#### Task to complete
Write out the listing, please, but only from its first line through the line containing "white 1x1 brick [224,113,279,186] -> none", exactly as given and without pictures.

*** Supplied information

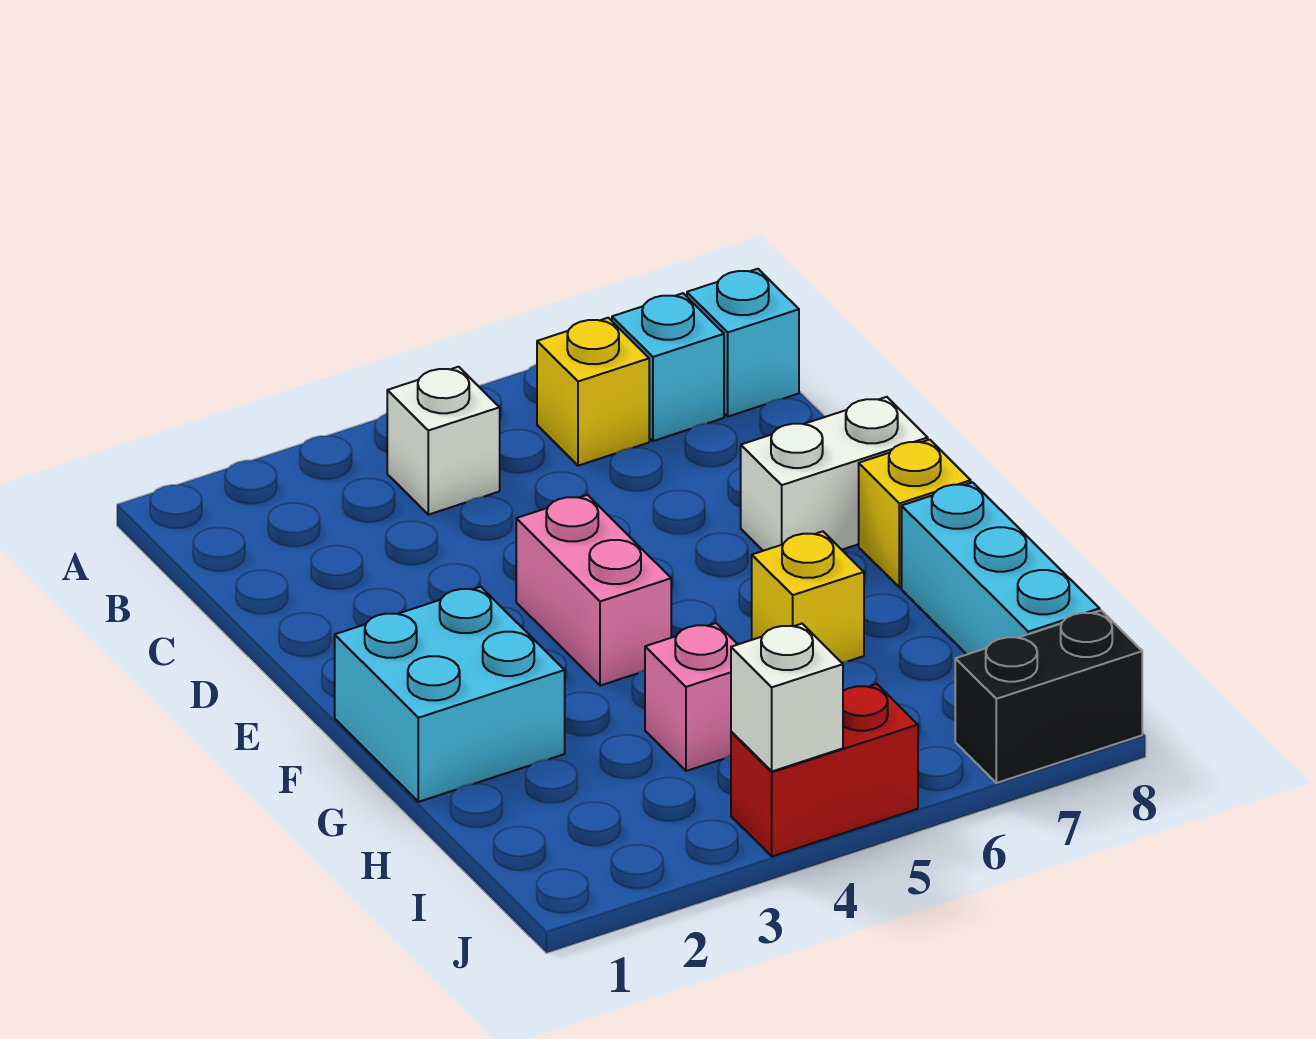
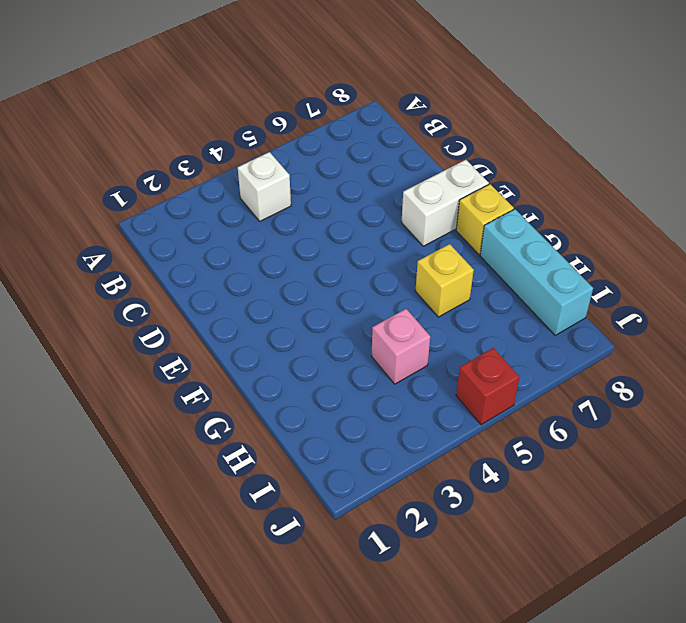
red 1x1 brick [456,348,520,425] -> red 1x2 brick [731,684,918,856]
none -> yellow 1x1 brick [537,318,649,466]
none -> cyan 1x1 brick [612,293,724,441]
none -> cyan 1x1 brick [687,269,799,416]

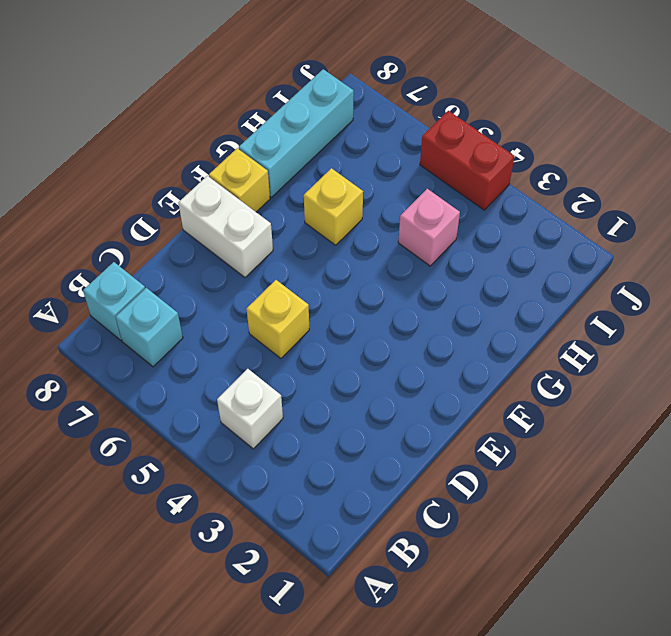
yellow 1x1 brick [247,280,309,358] -> yellow 1x1 brick moved to [537,318,649,466]
none -> pink 1x2 brick [516,495,671,686]
none -> cyan 2x2 brick [335,587,565,802]
none -> black 1x2 brick [955,611,1142,783]

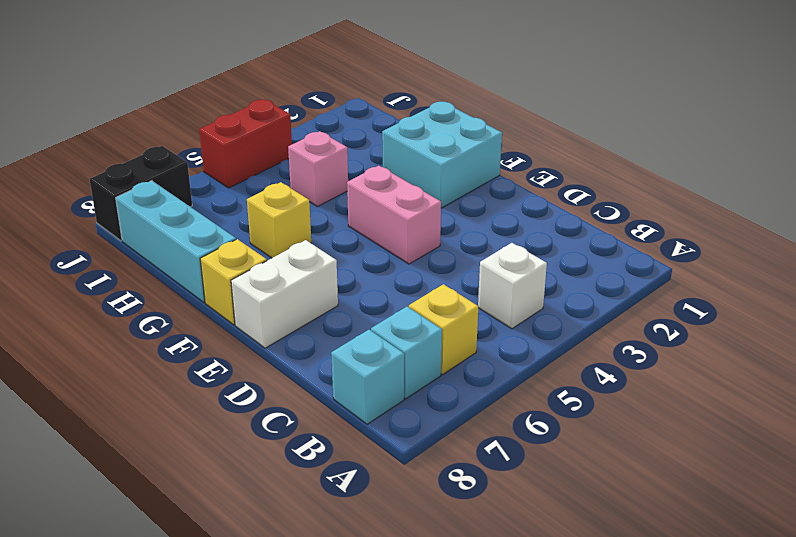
none -> white 1x1 brick [731,624,843,771]

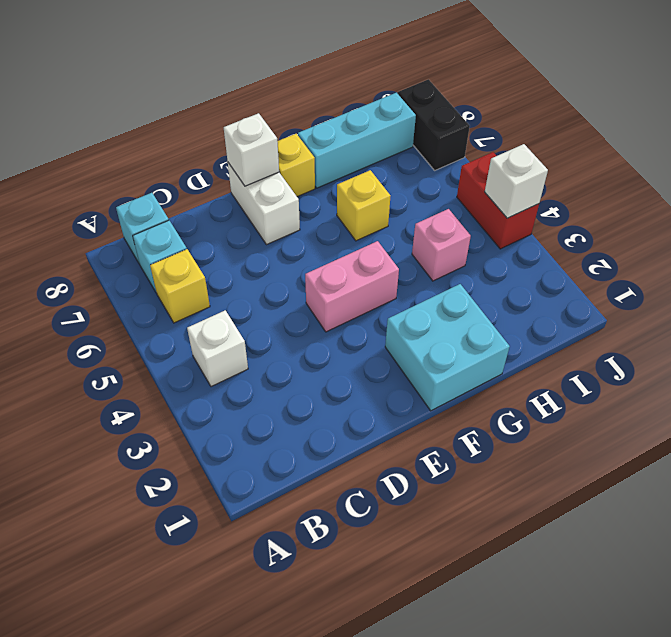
white 1x1 brick [224,113,279,186] -> none

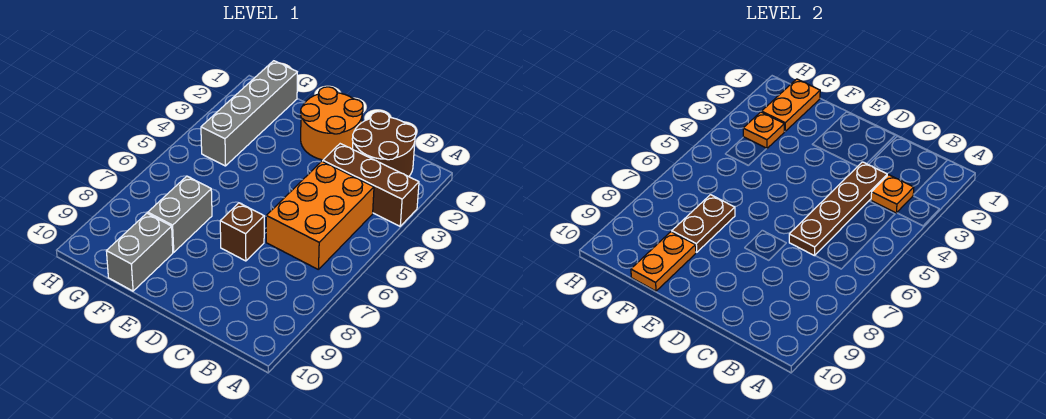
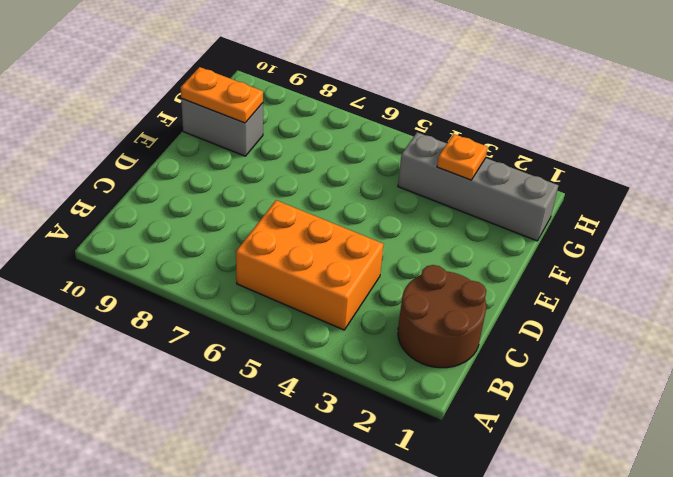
none -> brown 1x3 brick [323,144,419,226]
none -> orange 2x2 round brick [300,87,363,160]
none -> brown 1x1 brick [220,203,264,261]

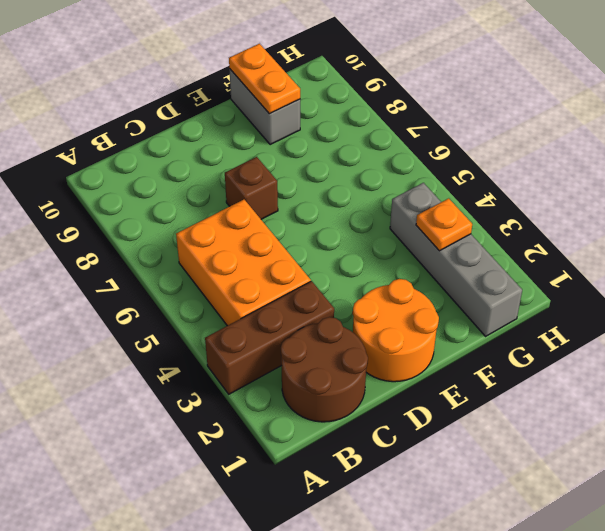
none -> grey 1x2 brick [148,176,212,252]
none -> orange 1x1 plate [871,175,914,213]
none -> brown 1x4 plate [789,162,887,256]

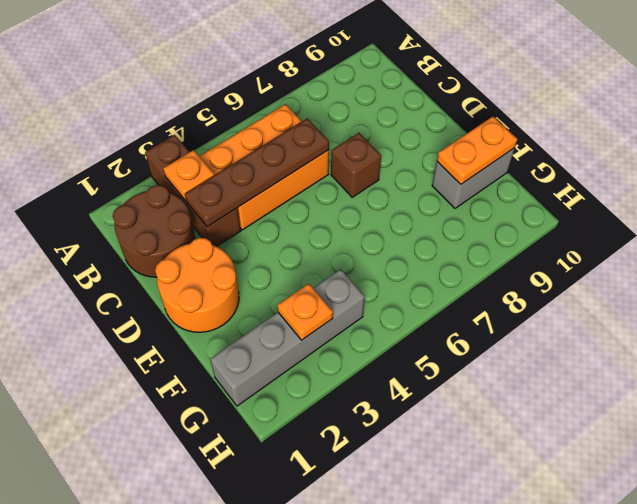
none -> grey 1x2 brick [148,176,212,252]
none -> brown 1x2 plate [672,195,735,252]
none -> orange 1x2 plate [762,79,820,131]

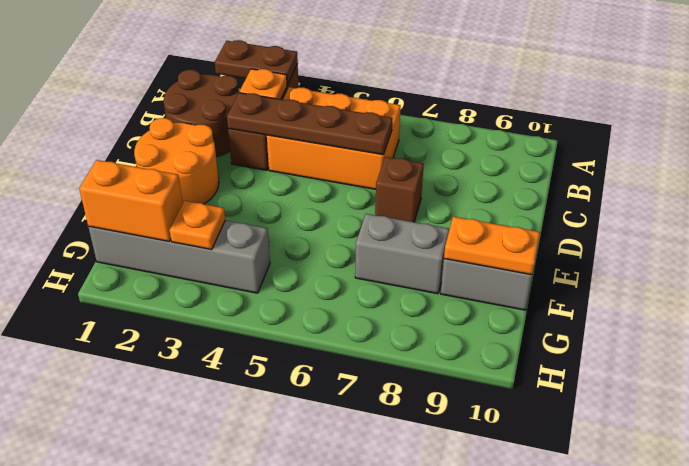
brown 1x2 plate [215,40,298,85] -> brown 1x2 plate moved to [672,195,735,252]
orange 1x2 brick [79,160,183,241] -> orange 1x2 plate [762,79,820,131]

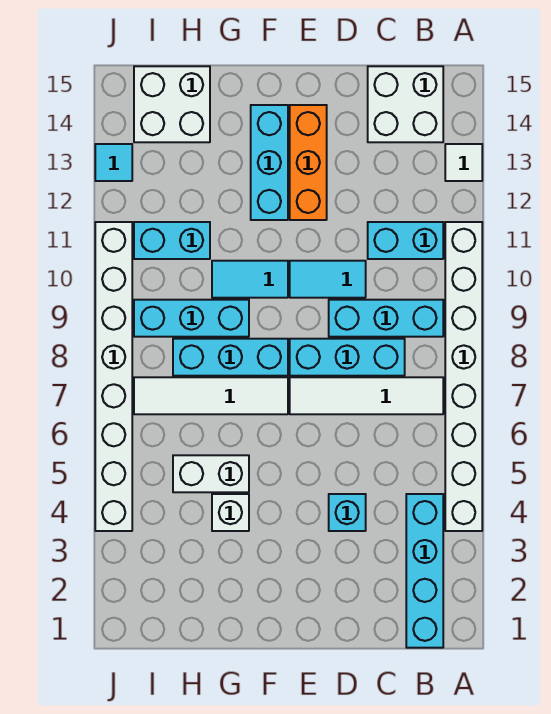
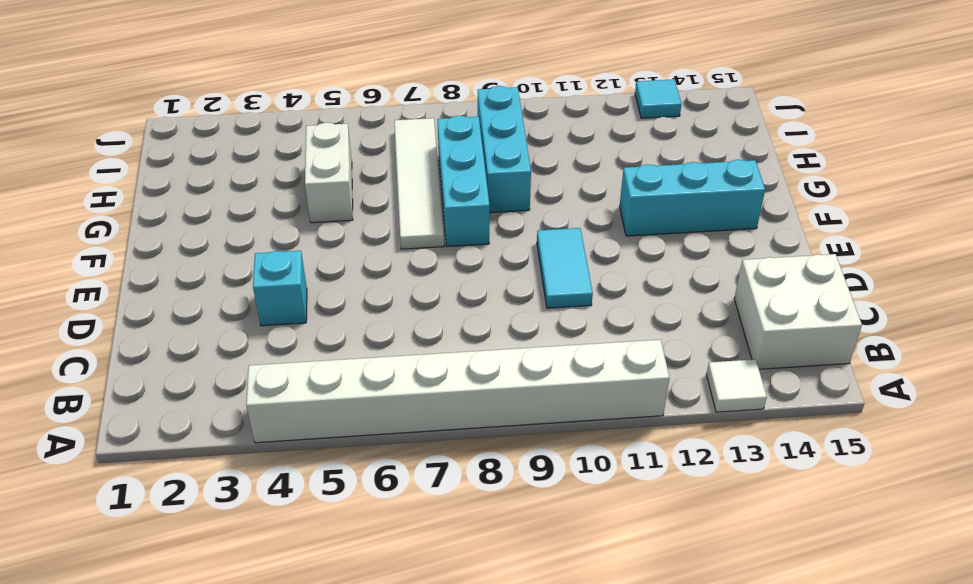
none -> cyan 1x4 brick [406,494,443,648]
none -> white 1x4 tile [290,377,443,414]
none -> cyan 1x3 brick [329,300,443,337]

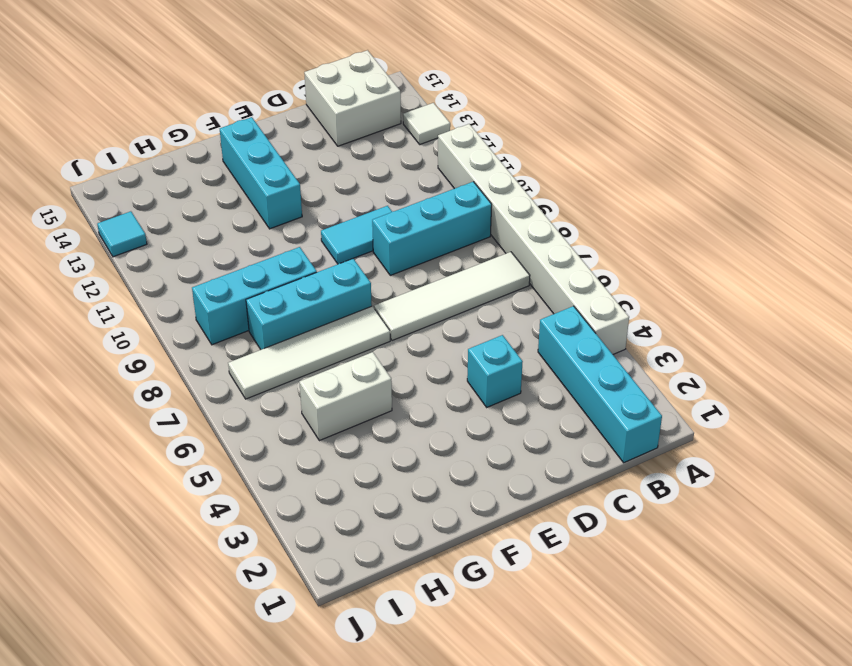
none -> cyan 1x2 brick [368,222,443,259]
none -> cyan 1x3 brick [290,339,405,376]
none -> orange 1x3 brick [290,105,327,220]

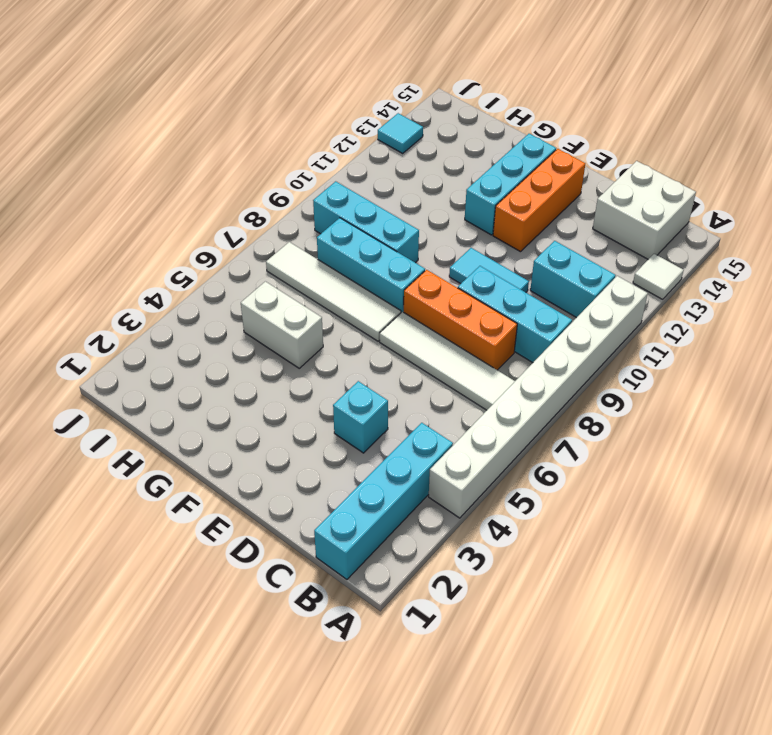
orange 1x3 brick [404,270,517,370] -> cyan 1x3 brick [290,339,405,376]
none -> cyan 1x2 tile [212,261,288,298]
none -> white 1x1 brick [212,494,249,531]
none -> cyan 1x2 brick [134,222,210,259]

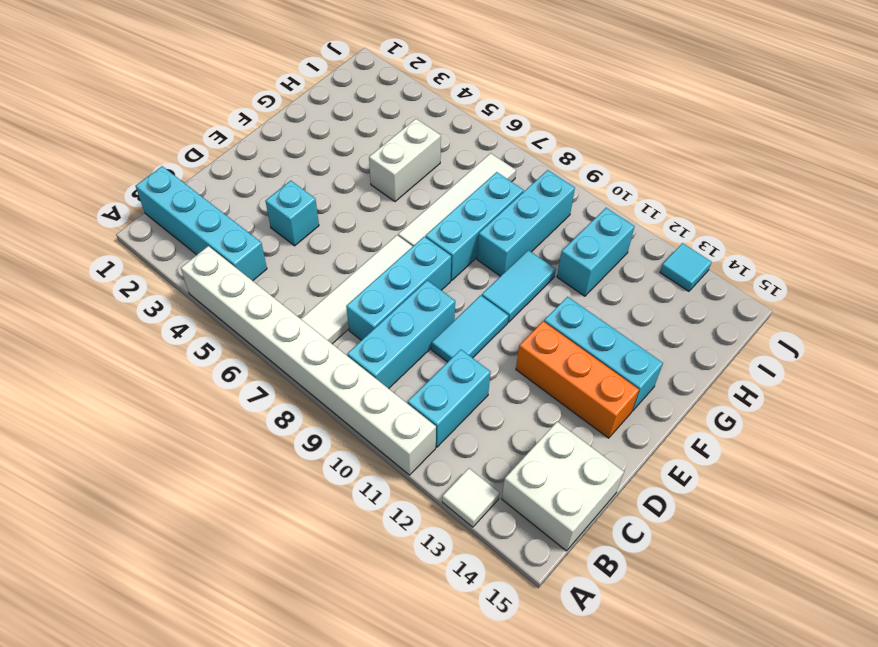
none -> white 1x1 brick [212,494,249,531]
none -> white 2x2 brick [134,66,210,142]
none -> white 1x8 brick [95,222,132,531]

******

#### Response to the task
red 1x1 brick [456,348,520,425] -> red 1x2 brick [731,684,918,856]
none -> yellow 1x1 brick [537,318,649,466]
none -> cyan 1x1 brick [612,293,724,441]
none -> cyan 1x1 brick [687,269,799,416]

yellow 1x1 brick [247,280,309,358] -> yellow 1x1 brick moved to [537,318,649,466]
none -> pink 1x2 brick [516,495,671,686]
none -> cyan 2x2 brick [335,587,565,802]
none -> black 1x2 brick [955,611,1142,783]

none -> white 1x1 brick [731,624,843,771]

white 1x1 brick [224,113,279,186] -> none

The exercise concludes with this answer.